(Items from a dataset)
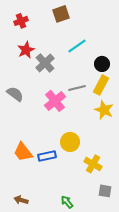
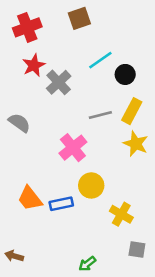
red cross: (21, 21) -> (27, 27), size x1.5
black circle: (102, 64) -> (125, 74), moved
pink cross: (55, 101) -> (73, 148), moved
brown arrow: (21, 200) -> (14, 256), moved
green arrow: (67, 202) -> (87, 264), turned -88

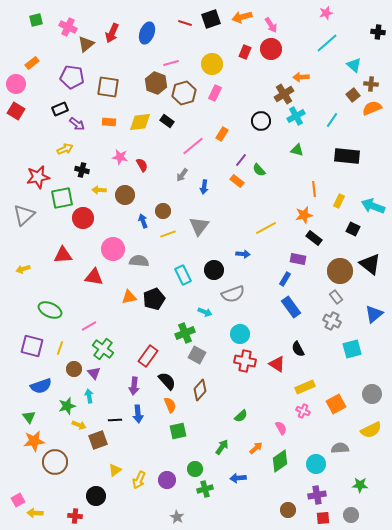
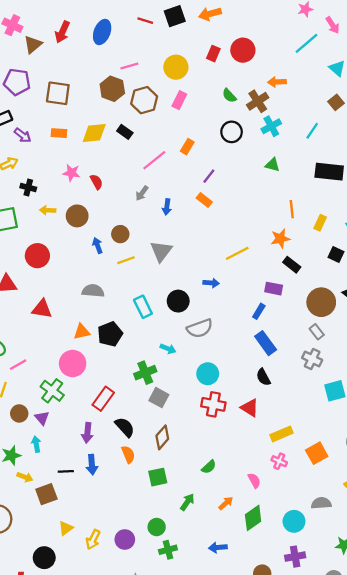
pink arrow: (271, 25) -> (333, 25), moved
green semicircle: (259, 170) -> (229, 96), moved
red circle: (83, 218) -> (37, 256), moved
pink circle: (113, 249) -> (73, 364), moved
pink line: (89, 326) -> (18, 365), moved
black semicircle: (298, 349) -> (263, 377), moved
green square: (178, 431) -> (158, 477), moved
blue arrow: (238, 478) -> (218, 547), moved

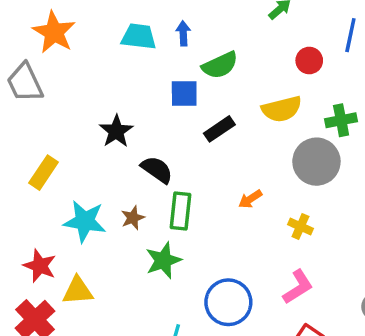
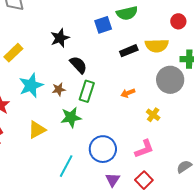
blue square: (184, 94) -> (103, 25), turned -30
black rectangle: (219, 129) -> (129, 51), moved
cyan star: (85, 221) -> (31, 85), turned 30
yellow triangle: (78, 291) -> (37, 130), moved, turned -36

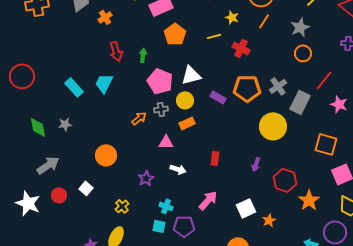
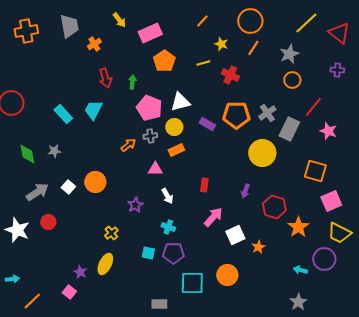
white arrow: (178, 169) -> (167, 196), turned 42
white square: (86, 188) -> (68, 187), moved
pink arrow: (208, 200) -> (213, 217), moved
cyan cross: (166, 206) -> (168, 227), moved

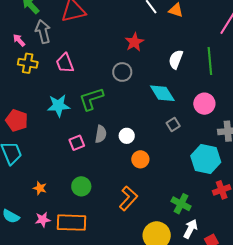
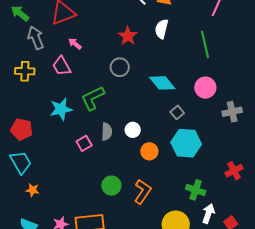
pink arrow: (19, 40) -> (75, 44), moved
white semicircle: (176, 59) -> (162, 29), moved
cyan hexagon: (206, 159) -> (186, 143), moved
green circle: (81, 186) -> (111, 186), moved
orange star: (40, 188) -> (33, 190), moved

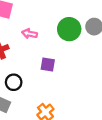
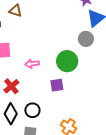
green circle: (69, 29) -> (67, 61), moved

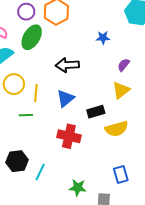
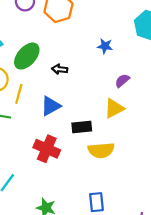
green ellipse: (32, 37) -> (27, 56), moved
black arrow: (67, 65) -> (60, 69), size x0.6

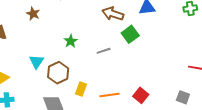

▶ _EXERCISE INSTRUCTIONS_: Your answer must be the exact lines from the start of the data through the line with "pink arrow: (19, 40) -> (75, 44), moved", inclusive, and nothing else; pictures do not belong in it.

▶ _RESULT_:
red cross: (21, 21) -> (27, 27), size x1.5
black circle: (102, 64) -> (125, 74), moved
pink cross: (55, 101) -> (73, 148), moved
brown arrow: (21, 200) -> (14, 256), moved
green arrow: (67, 202) -> (87, 264), turned -88

pink arrow: (271, 25) -> (333, 25), moved
green semicircle: (259, 170) -> (229, 96), moved
red circle: (83, 218) -> (37, 256), moved
pink circle: (113, 249) -> (73, 364), moved
pink line: (89, 326) -> (18, 365), moved
black semicircle: (298, 349) -> (263, 377), moved
green square: (178, 431) -> (158, 477), moved
blue arrow: (238, 478) -> (218, 547), moved

blue square: (184, 94) -> (103, 25), turned -30
black rectangle: (219, 129) -> (129, 51), moved
cyan star: (85, 221) -> (31, 85), turned 30
yellow triangle: (78, 291) -> (37, 130), moved, turned -36

white arrow: (178, 169) -> (167, 196), turned 42
white square: (86, 188) -> (68, 187), moved
pink arrow: (208, 200) -> (213, 217), moved
cyan cross: (166, 206) -> (168, 227), moved

pink arrow: (19, 40) -> (75, 44), moved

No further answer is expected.